ACTIVITY -> Reproduce verbatim the lines of the material below, starting at the line with "D202: none -> zener (A GND, K G10)" and ending at the line with "P204 pin 1: GND -> W8", both inclusive; skip the rest.

**********

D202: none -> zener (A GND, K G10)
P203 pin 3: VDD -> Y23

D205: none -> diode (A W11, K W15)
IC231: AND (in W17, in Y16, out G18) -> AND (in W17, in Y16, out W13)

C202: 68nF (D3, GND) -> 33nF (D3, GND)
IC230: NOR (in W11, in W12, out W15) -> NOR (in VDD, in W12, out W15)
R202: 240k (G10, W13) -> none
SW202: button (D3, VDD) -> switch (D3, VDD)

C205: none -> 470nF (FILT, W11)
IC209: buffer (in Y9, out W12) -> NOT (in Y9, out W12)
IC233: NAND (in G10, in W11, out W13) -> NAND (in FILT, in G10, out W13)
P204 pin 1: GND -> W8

**********

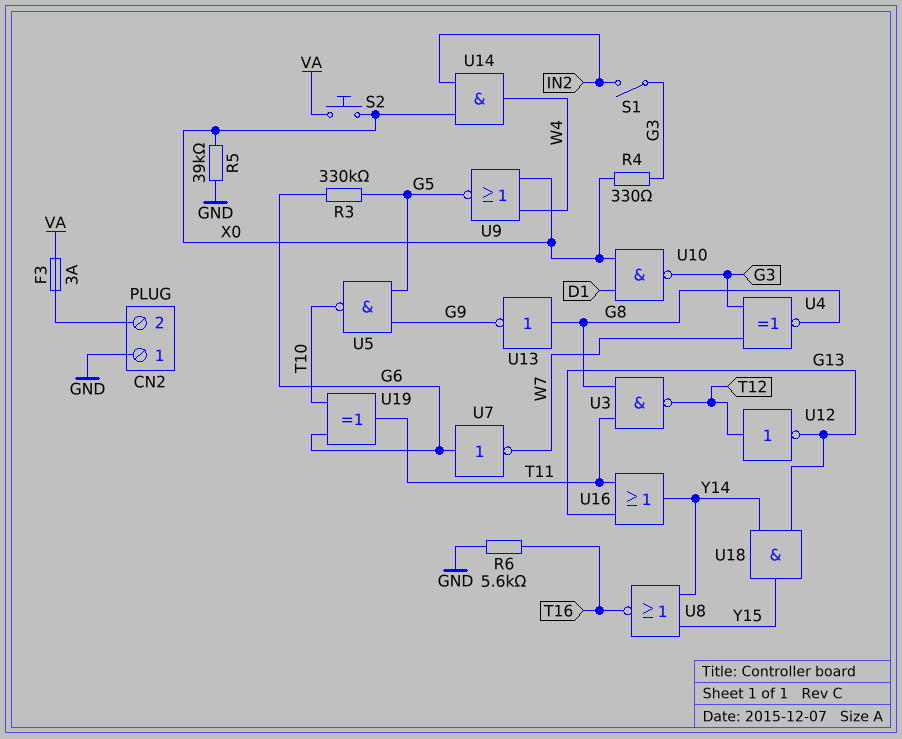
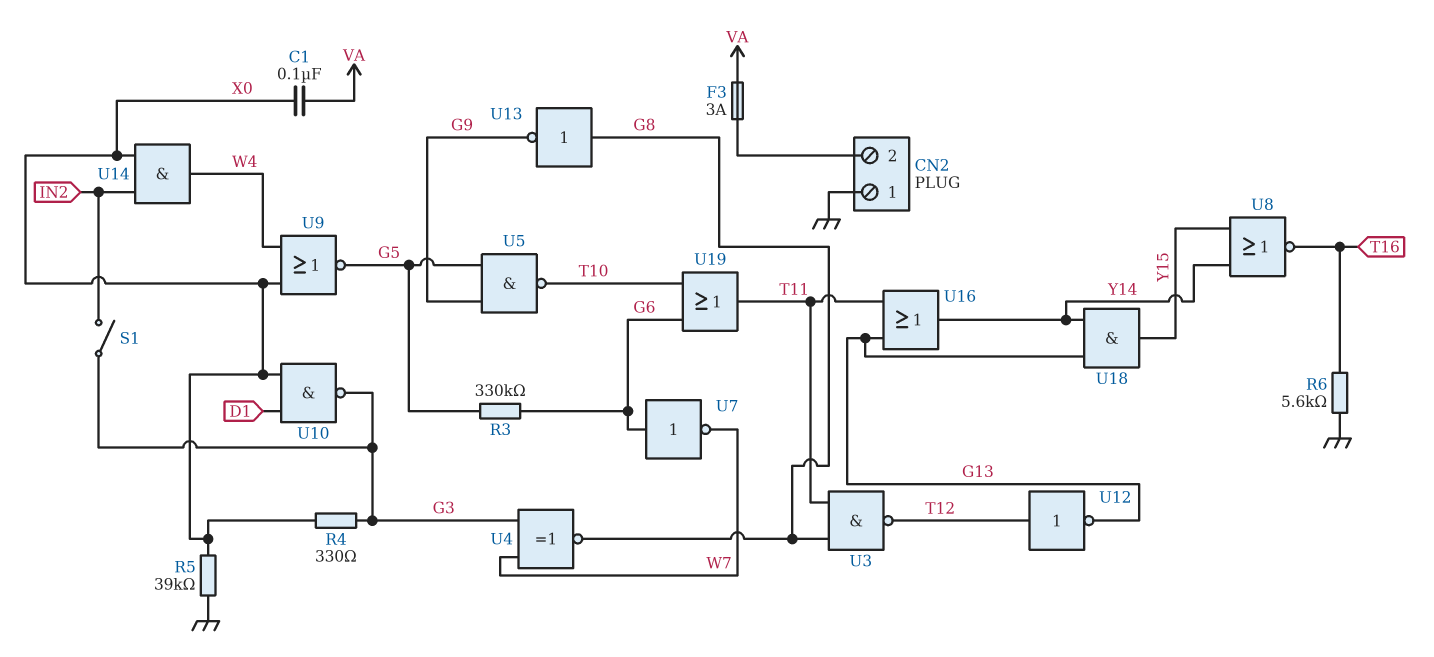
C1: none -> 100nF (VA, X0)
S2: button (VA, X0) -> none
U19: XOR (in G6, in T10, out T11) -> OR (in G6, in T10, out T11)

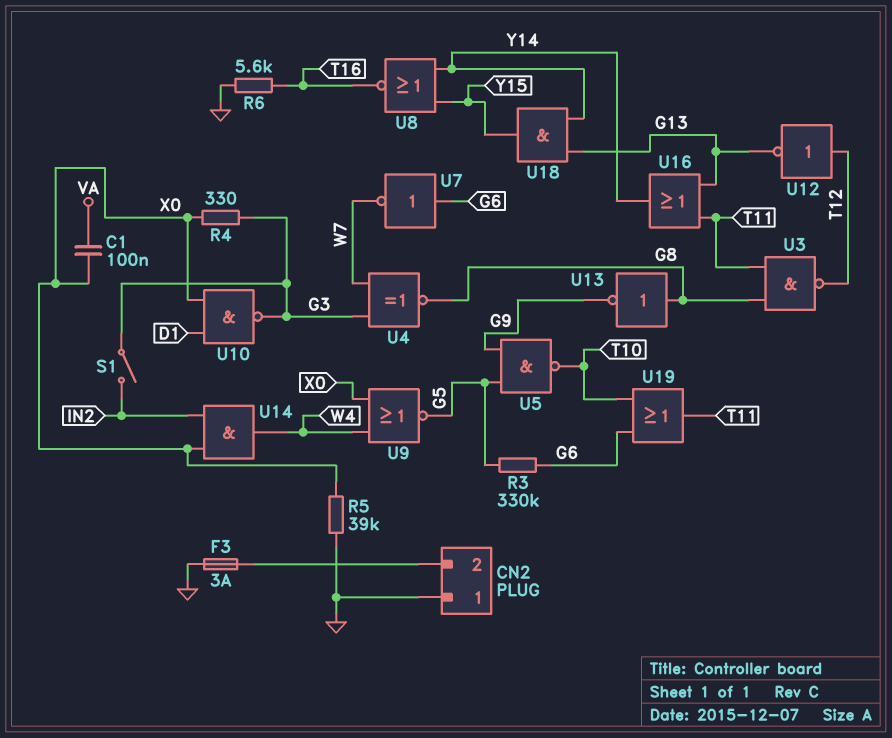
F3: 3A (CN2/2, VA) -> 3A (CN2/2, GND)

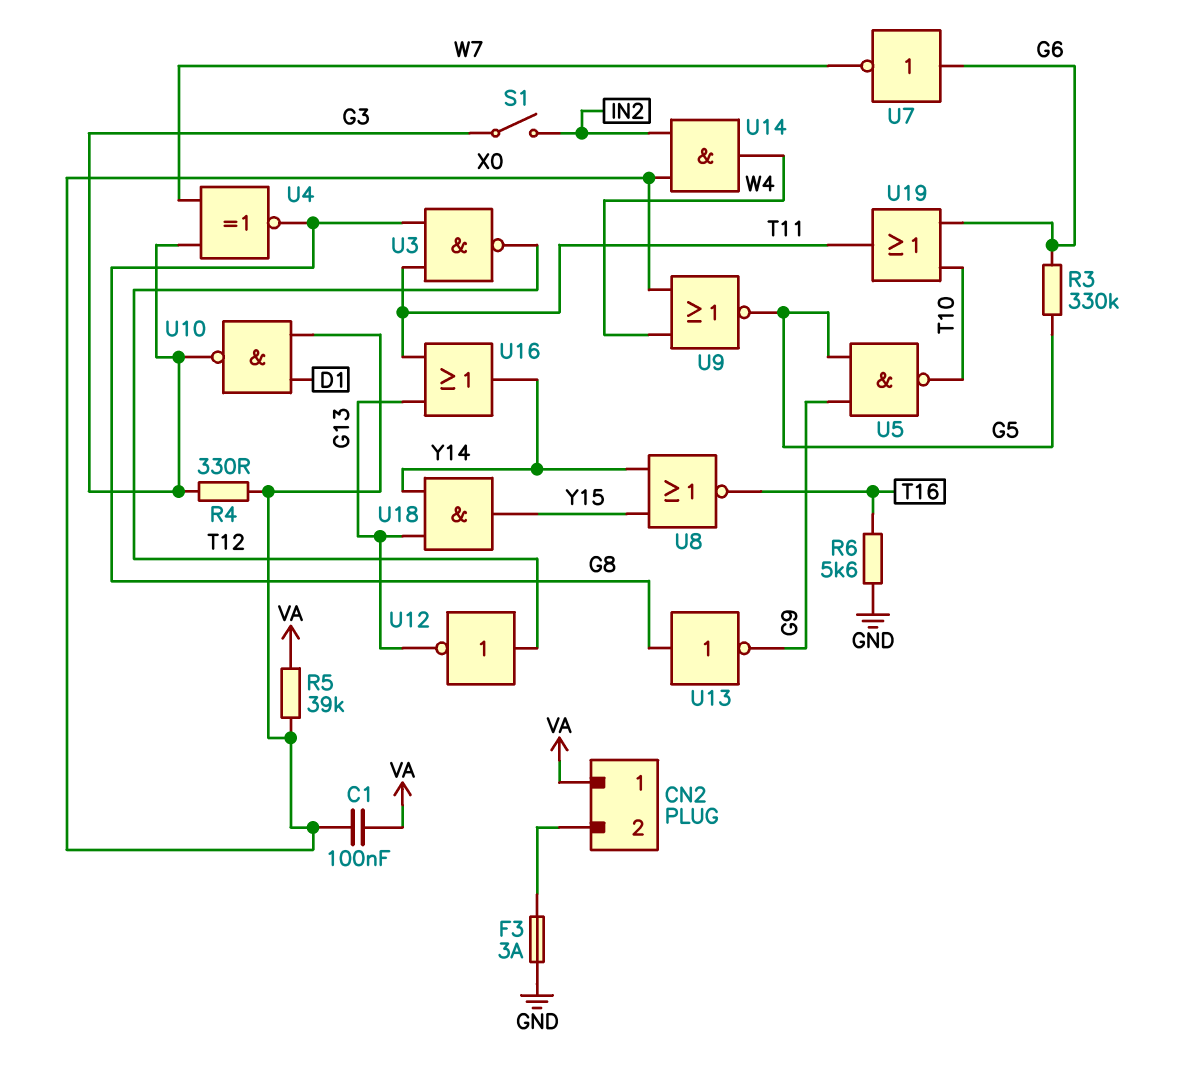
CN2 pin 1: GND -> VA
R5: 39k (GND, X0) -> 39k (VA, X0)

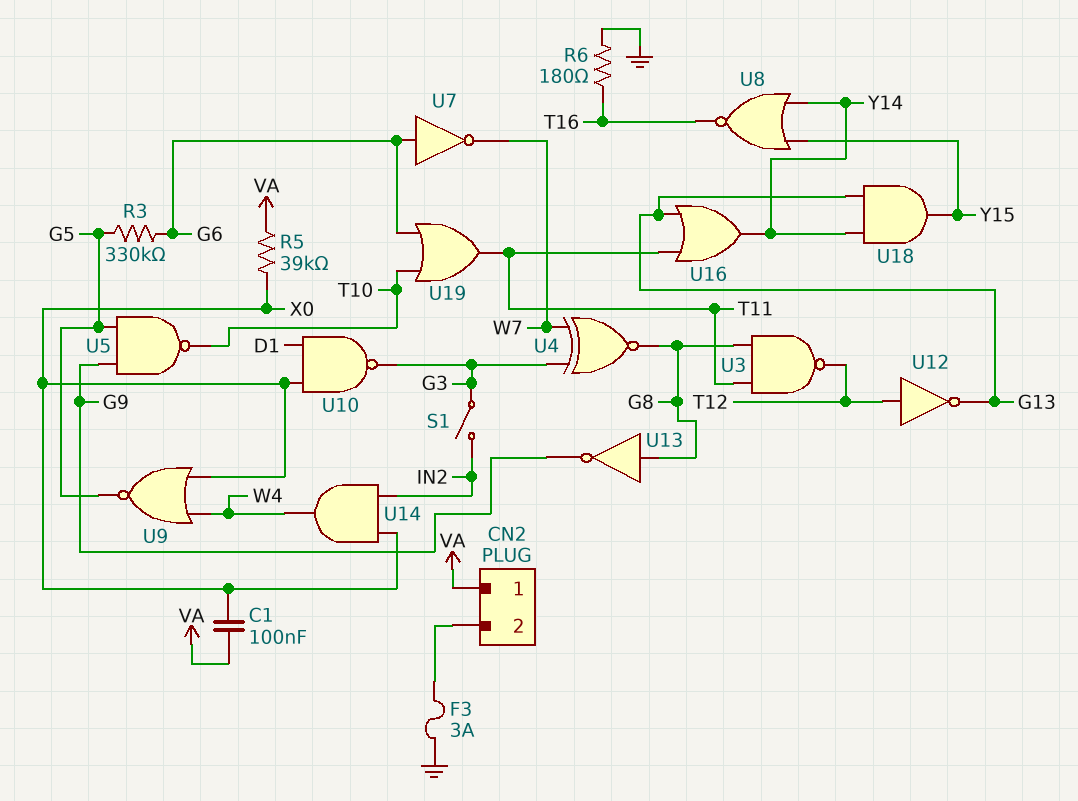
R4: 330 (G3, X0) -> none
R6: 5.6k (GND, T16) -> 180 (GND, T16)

**********

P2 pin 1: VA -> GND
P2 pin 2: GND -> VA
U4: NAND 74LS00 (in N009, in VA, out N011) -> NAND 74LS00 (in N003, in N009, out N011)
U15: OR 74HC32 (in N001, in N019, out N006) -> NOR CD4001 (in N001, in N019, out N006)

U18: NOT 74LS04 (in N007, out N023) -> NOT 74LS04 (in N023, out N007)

**********

RESPONSE TO THIS EXERCISE ->
D202: none -> zener (A GND, K G10)
P203 pin 3: VDD -> Y23

D205: none -> diode (A W11, K W15)
IC231: AND (in W17, in Y16, out G18) -> AND (in W17, in Y16, out W13)

C202: 68nF (D3, GND) -> 33nF (D3, GND)
IC230: NOR (in W11, in W12, out W15) -> NOR (in VDD, in W12, out W15)
R202: 240k (G10, W13) -> none
SW202: button (D3, VDD) -> switch (D3, VDD)

C205: none -> 470nF (FILT, W11)
IC209: buffer (in Y9, out W12) -> NOT (in Y9, out W12)
IC233: NAND (in G10, in W11, out W13) -> NAND (in FILT, in G10, out W13)
P204 pin 1: GND -> W8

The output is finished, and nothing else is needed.